**Exercise aim**: Copy every line of the entries that has the string "semicircle" in it.

**Record extracts**:
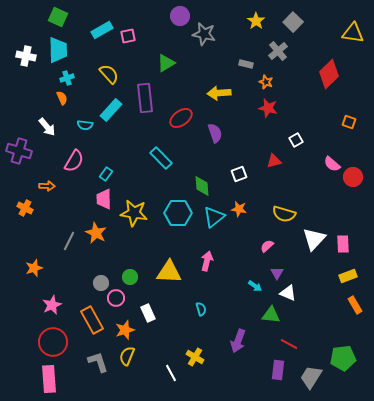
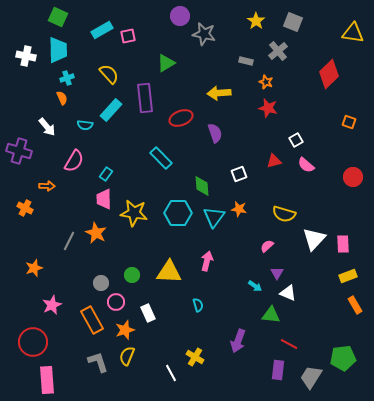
gray square at (293, 22): rotated 24 degrees counterclockwise
gray rectangle at (246, 64): moved 3 px up
red ellipse at (181, 118): rotated 15 degrees clockwise
pink semicircle at (332, 164): moved 26 px left, 1 px down
cyan triangle at (214, 217): rotated 15 degrees counterclockwise
green circle at (130, 277): moved 2 px right, 2 px up
pink circle at (116, 298): moved 4 px down
cyan semicircle at (201, 309): moved 3 px left, 4 px up
red circle at (53, 342): moved 20 px left
pink rectangle at (49, 379): moved 2 px left, 1 px down
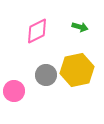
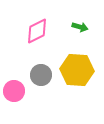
yellow hexagon: rotated 16 degrees clockwise
gray circle: moved 5 px left
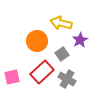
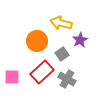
pink square: rotated 14 degrees clockwise
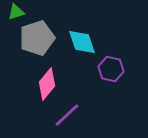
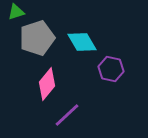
cyan diamond: rotated 12 degrees counterclockwise
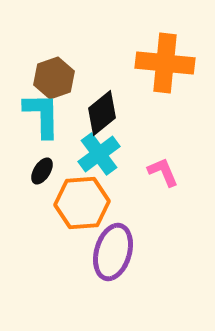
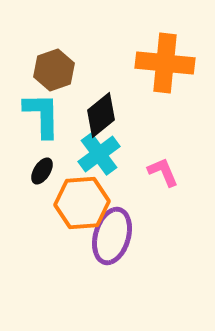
brown hexagon: moved 8 px up
black diamond: moved 1 px left, 2 px down
purple ellipse: moved 1 px left, 16 px up
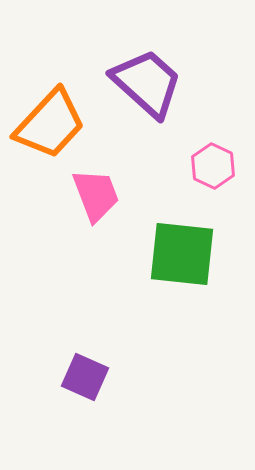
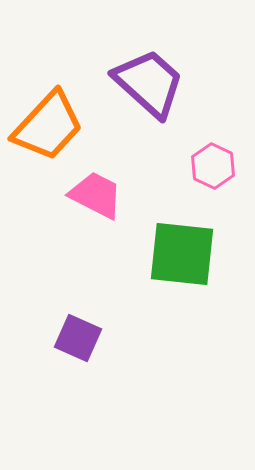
purple trapezoid: moved 2 px right
orange trapezoid: moved 2 px left, 2 px down
pink trapezoid: rotated 42 degrees counterclockwise
purple square: moved 7 px left, 39 px up
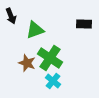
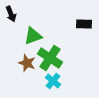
black arrow: moved 2 px up
green triangle: moved 2 px left, 6 px down
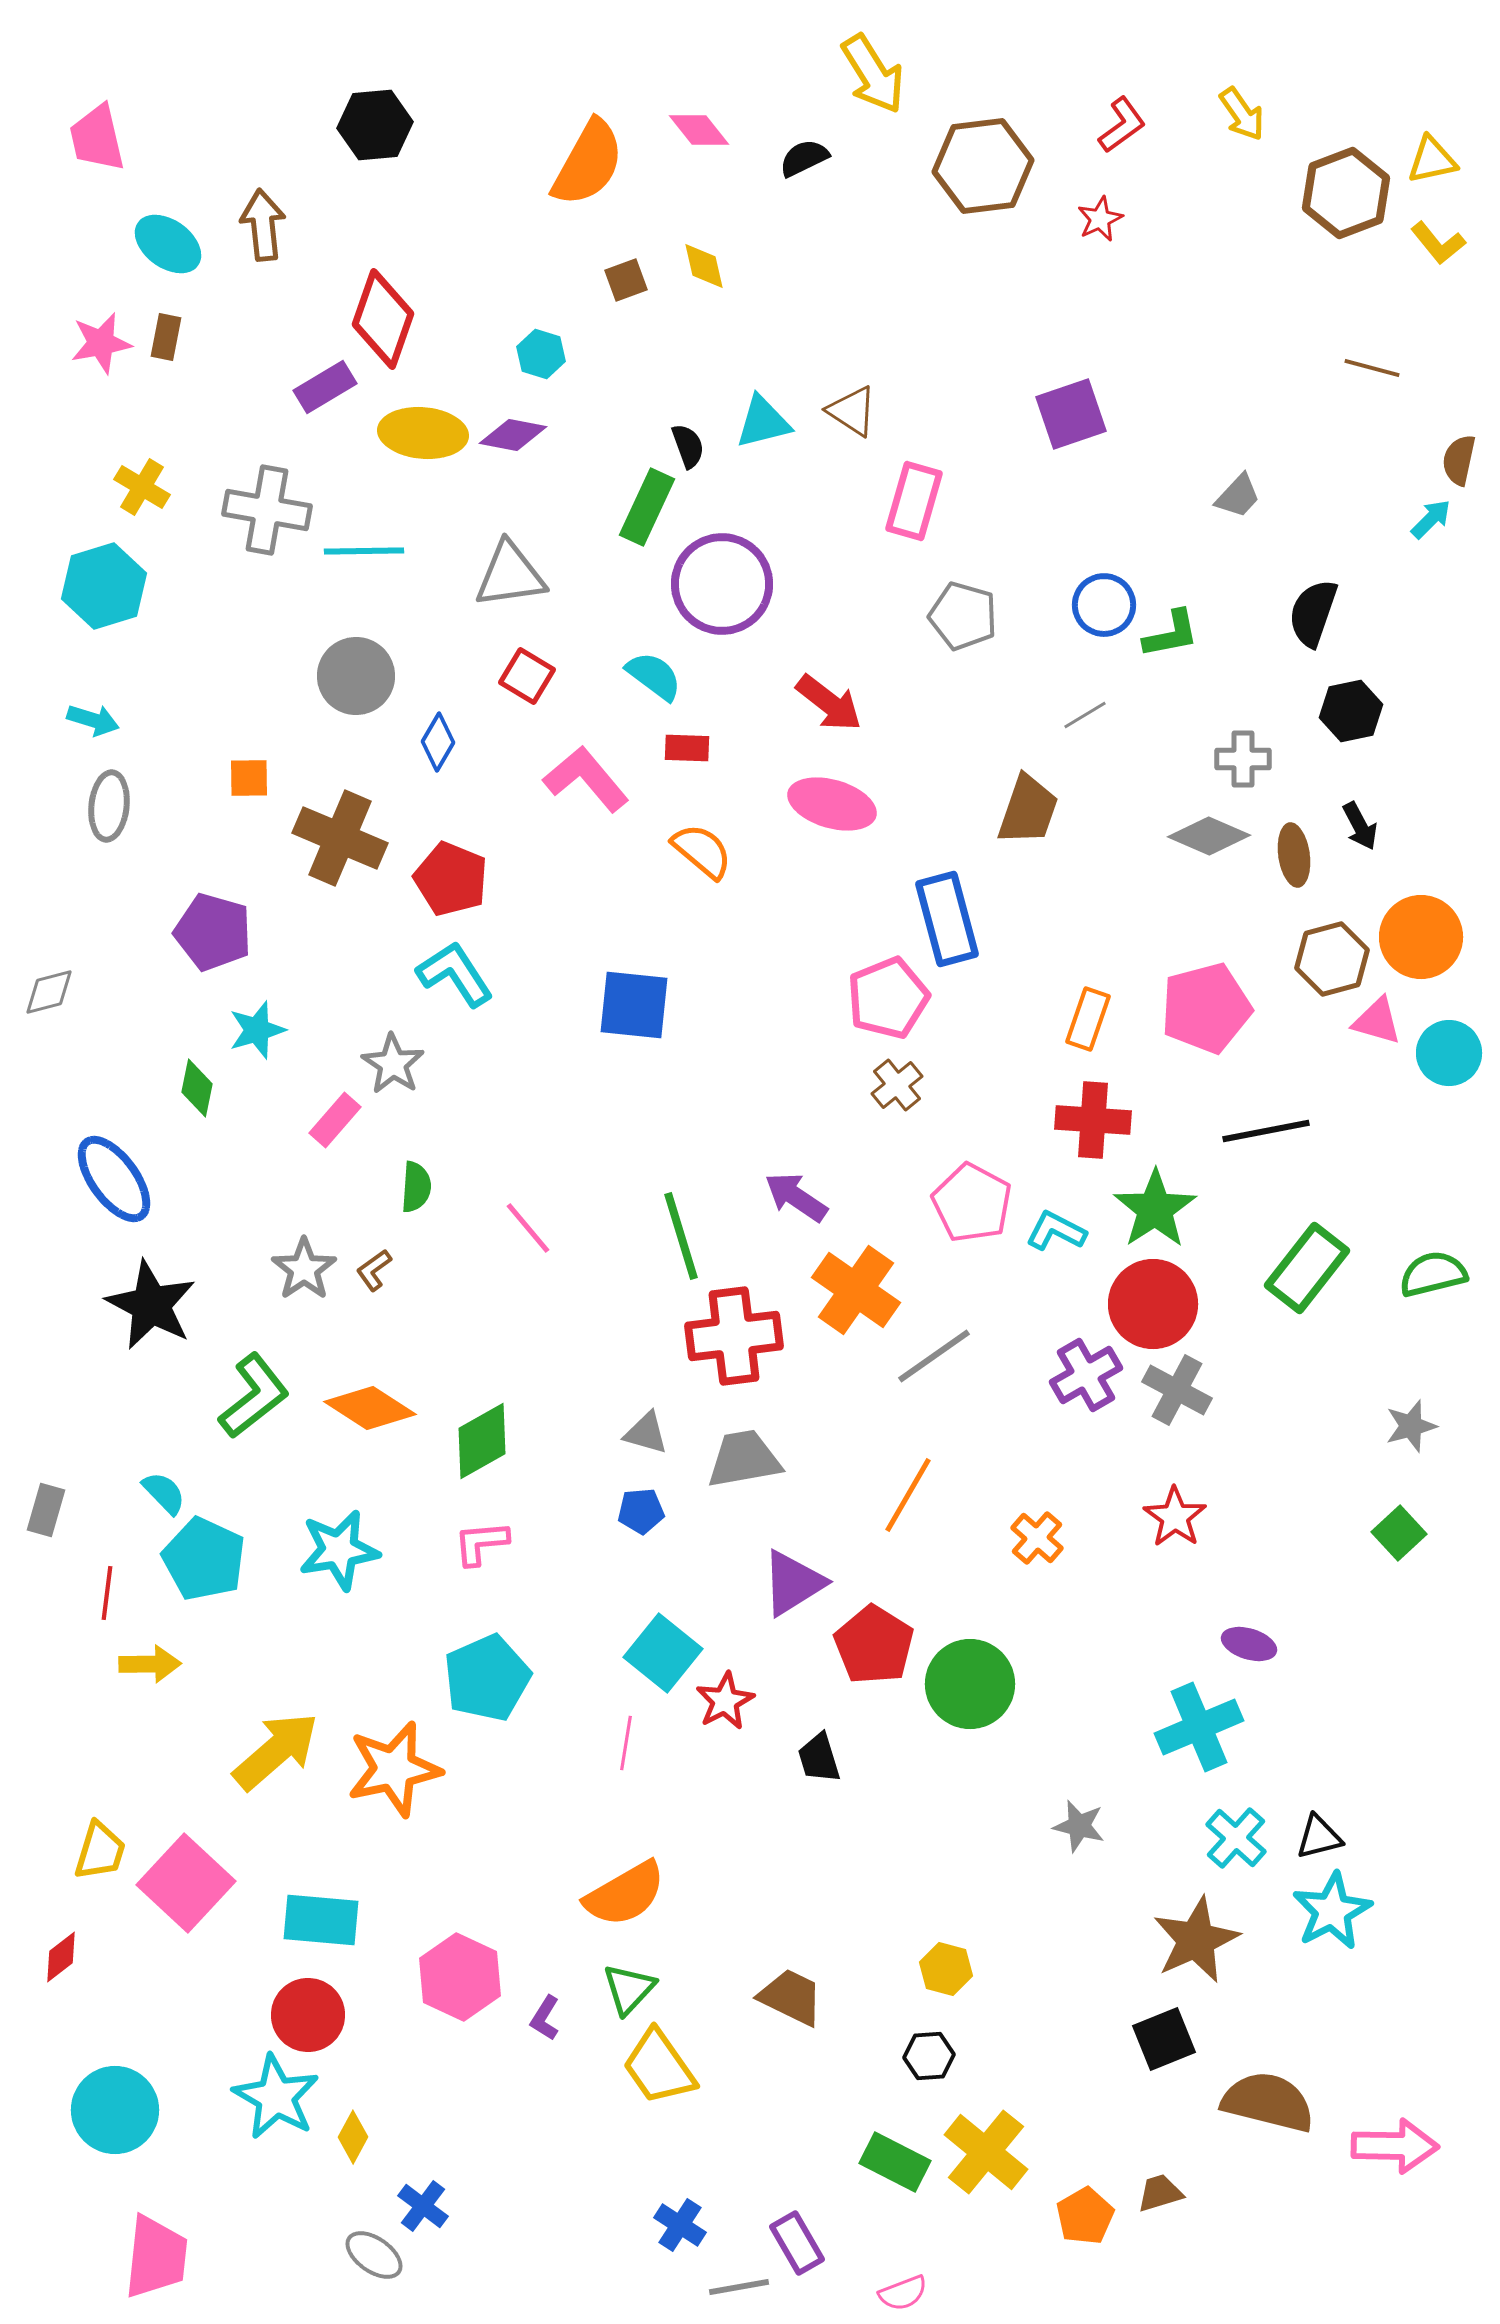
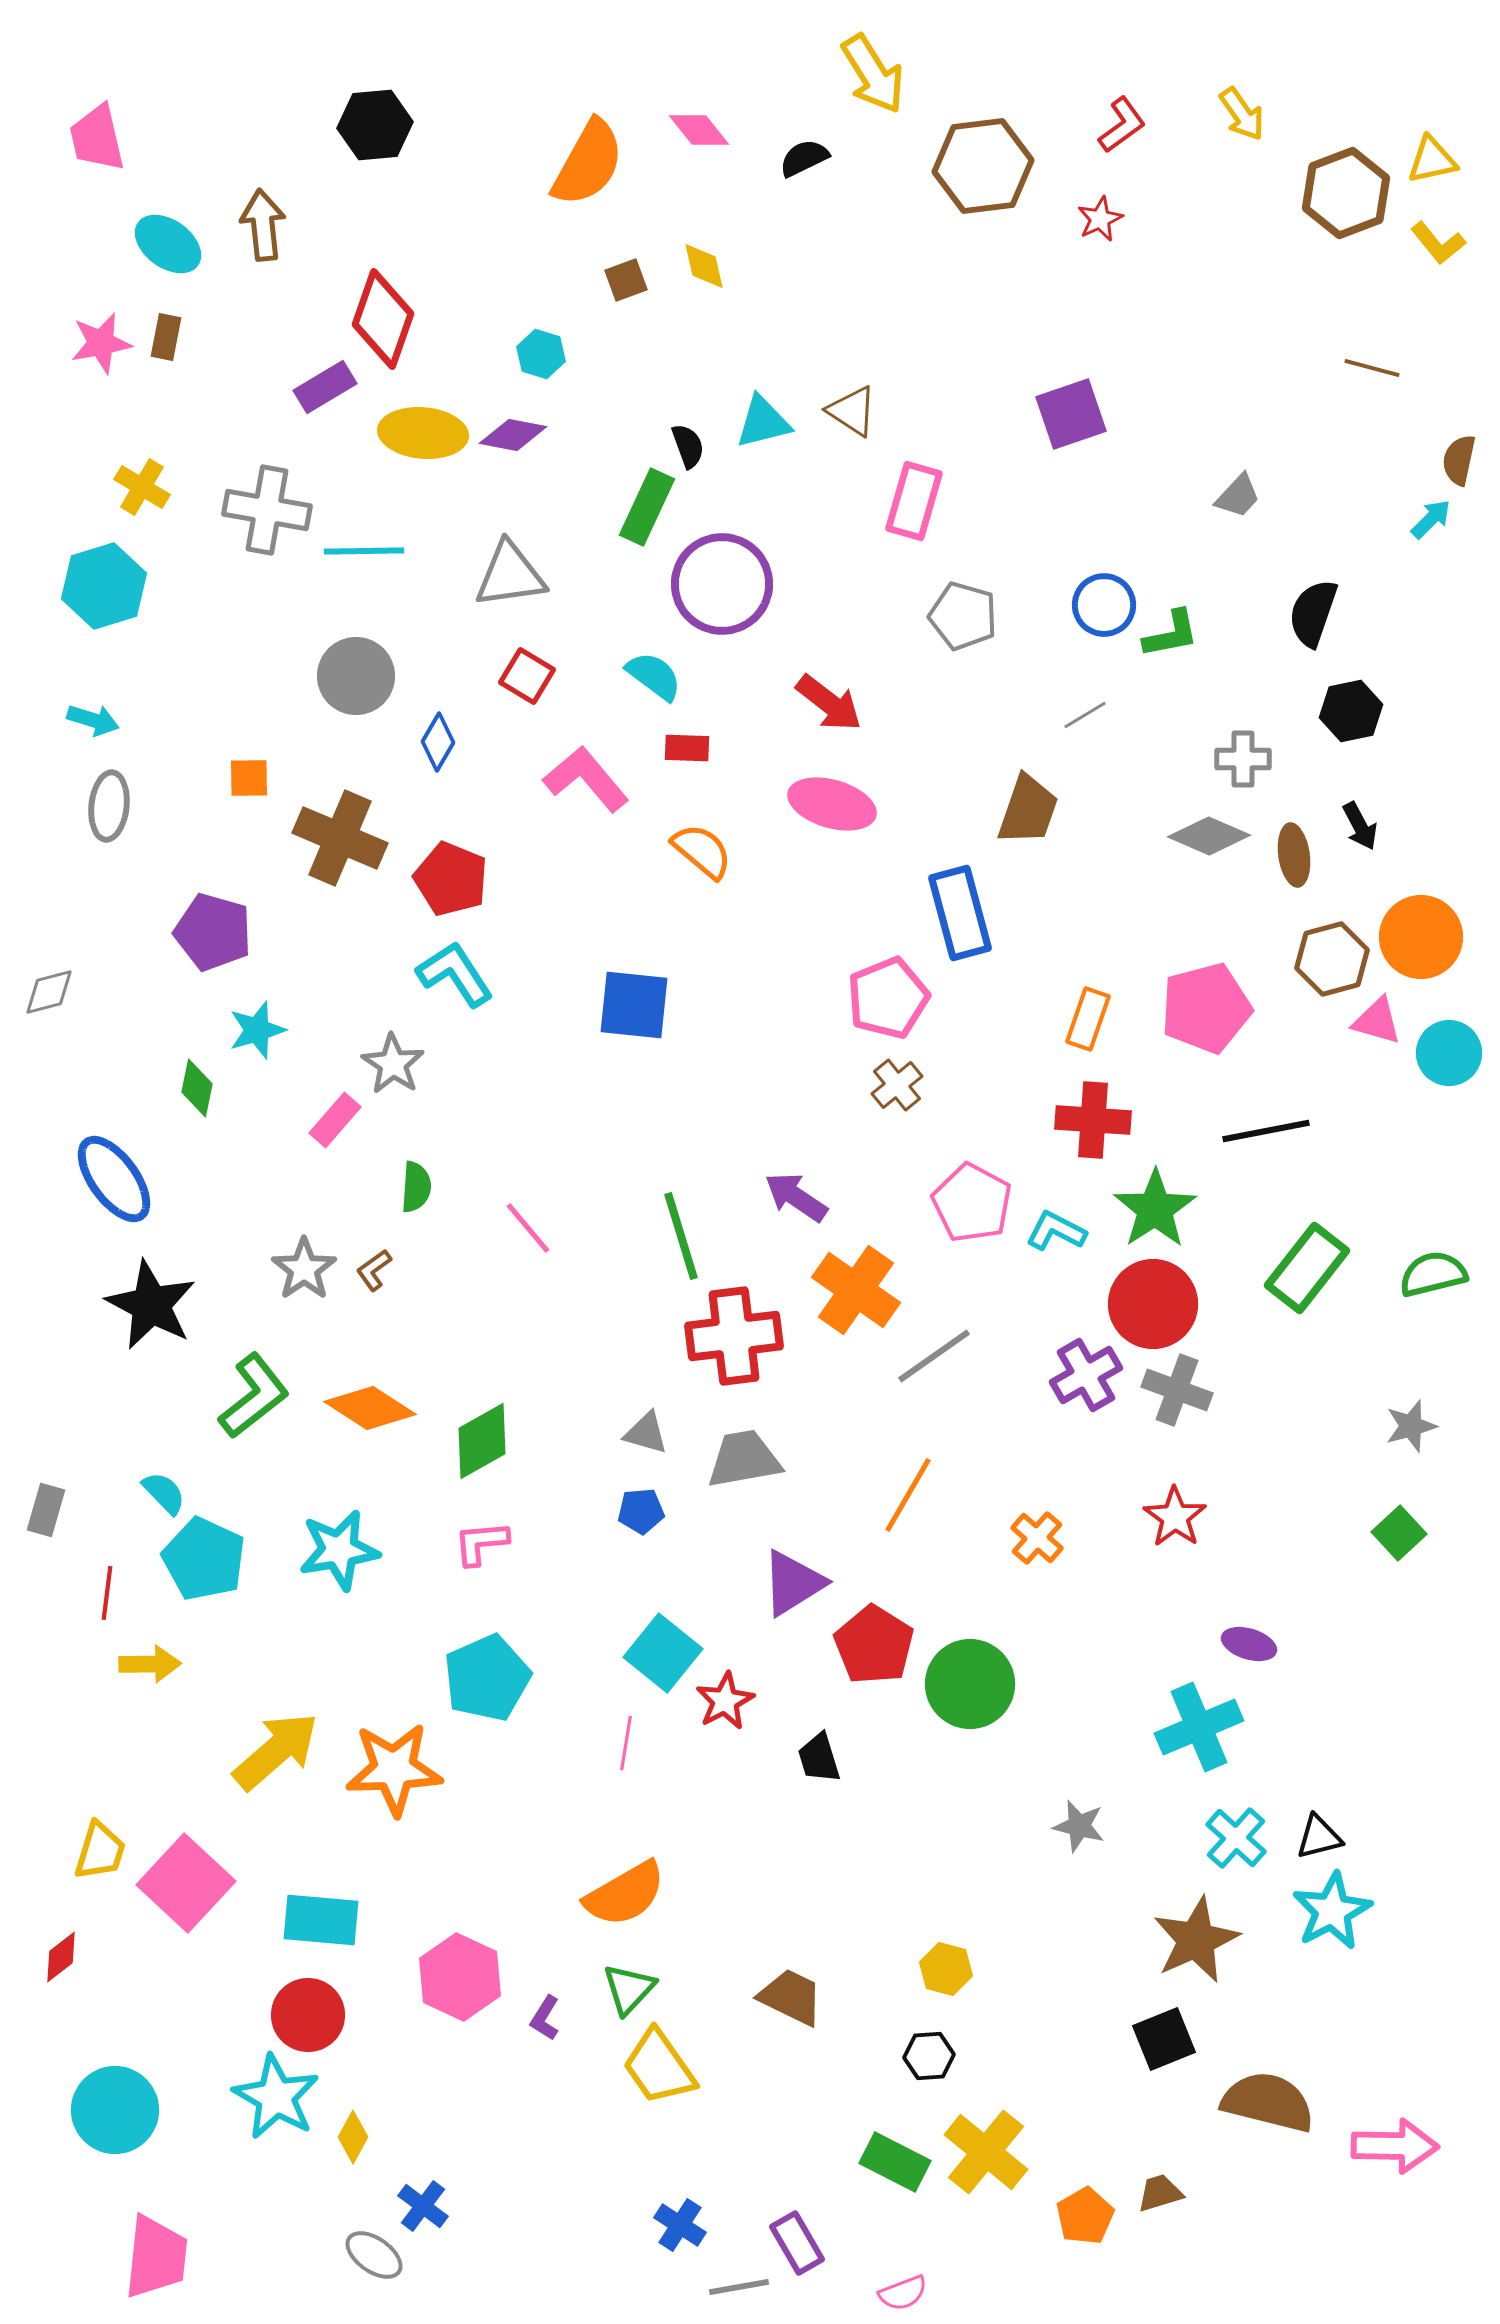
blue rectangle at (947, 919): moved 13 px right, 6 px up
gray cross at (1177, 1390): rotated 8 degrees counterclockwise
orange star at (394, 1769): rotated 10 degrees clockwise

**Written response**:
pink semicircle at (332, 164): moved 26 px left, 1 px down
cyan semicircle at (201, 309): moved 3 px left, 4 px up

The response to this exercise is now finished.